>>>>>
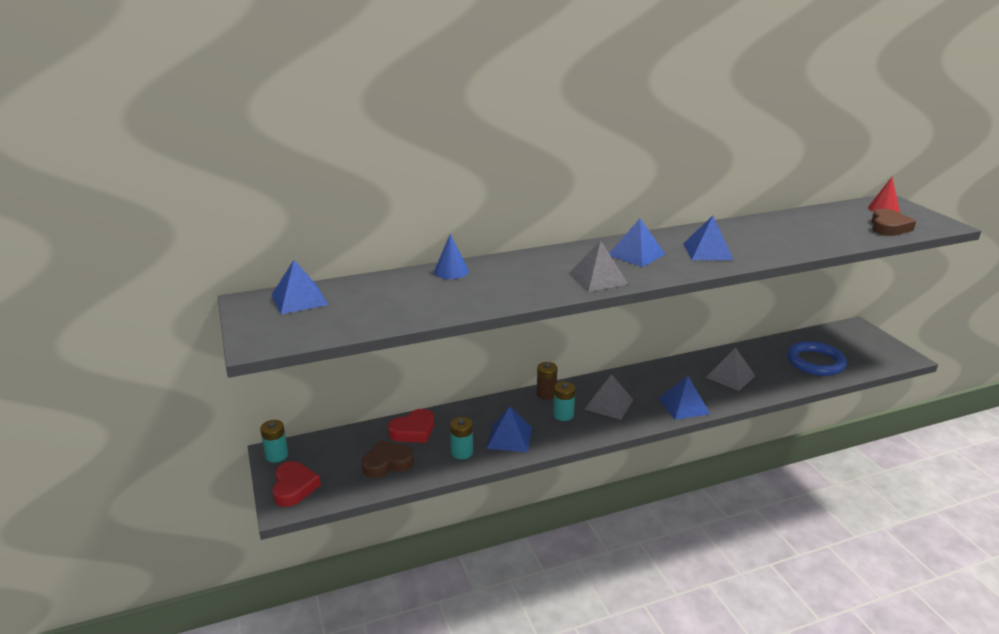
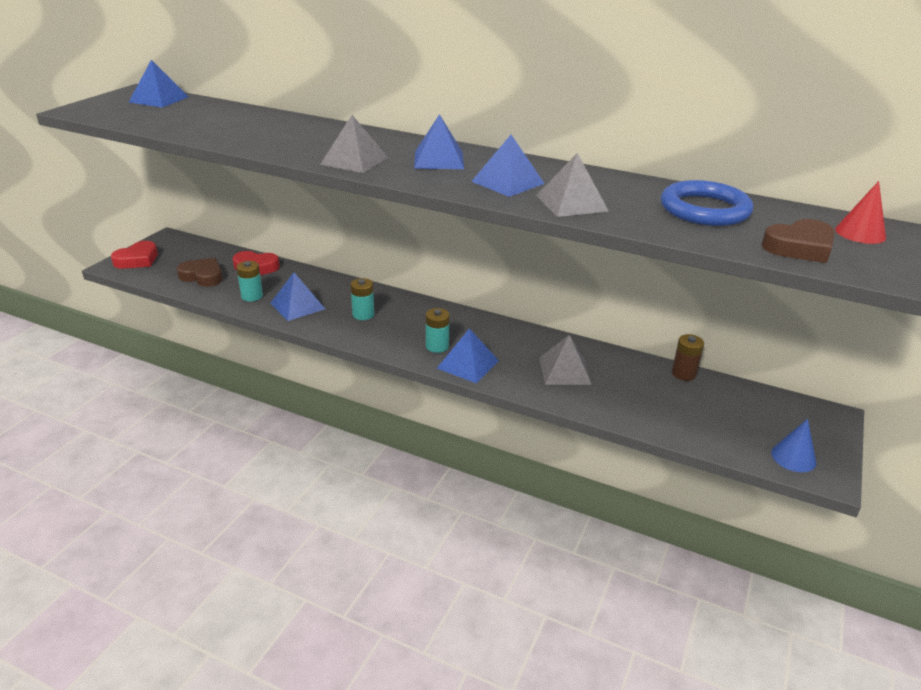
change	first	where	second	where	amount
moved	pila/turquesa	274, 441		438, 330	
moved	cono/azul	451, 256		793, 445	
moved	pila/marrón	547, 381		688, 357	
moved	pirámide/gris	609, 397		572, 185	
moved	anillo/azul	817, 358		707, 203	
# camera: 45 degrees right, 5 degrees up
<<<<<
>>>>>
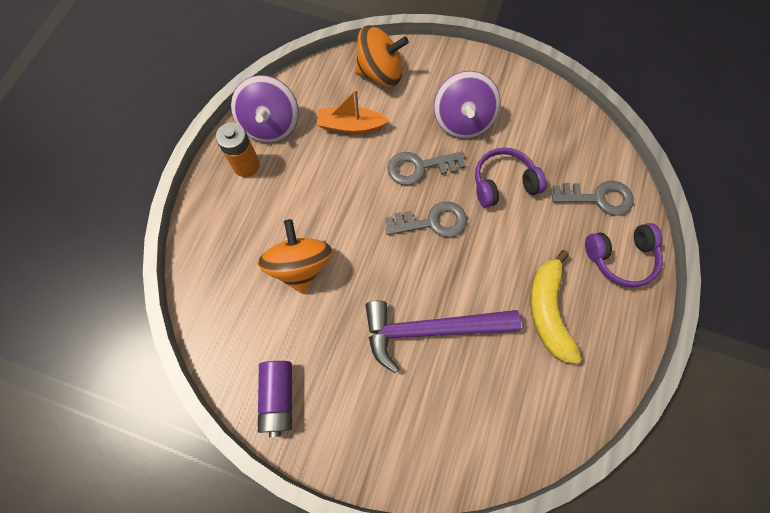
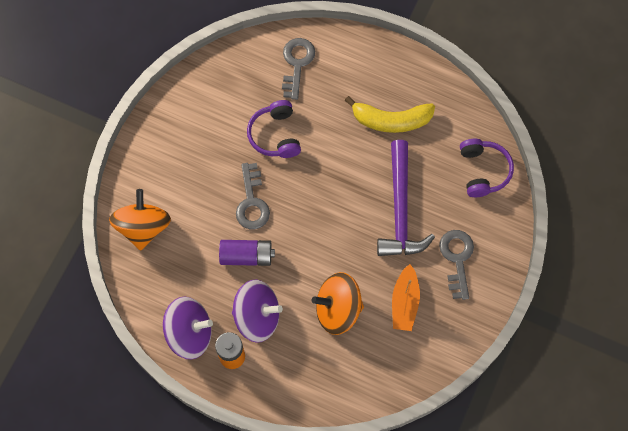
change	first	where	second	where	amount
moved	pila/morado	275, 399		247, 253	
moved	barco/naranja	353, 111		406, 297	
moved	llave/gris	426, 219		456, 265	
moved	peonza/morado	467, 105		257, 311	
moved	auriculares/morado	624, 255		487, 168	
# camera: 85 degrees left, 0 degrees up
<<<<<
Exercise directions: From the data above, show each line that contains "gris".

Task response:
moved	pirámide/gris	609, 397		572, 185	
moved	llave/gris	426, 219		456, 265	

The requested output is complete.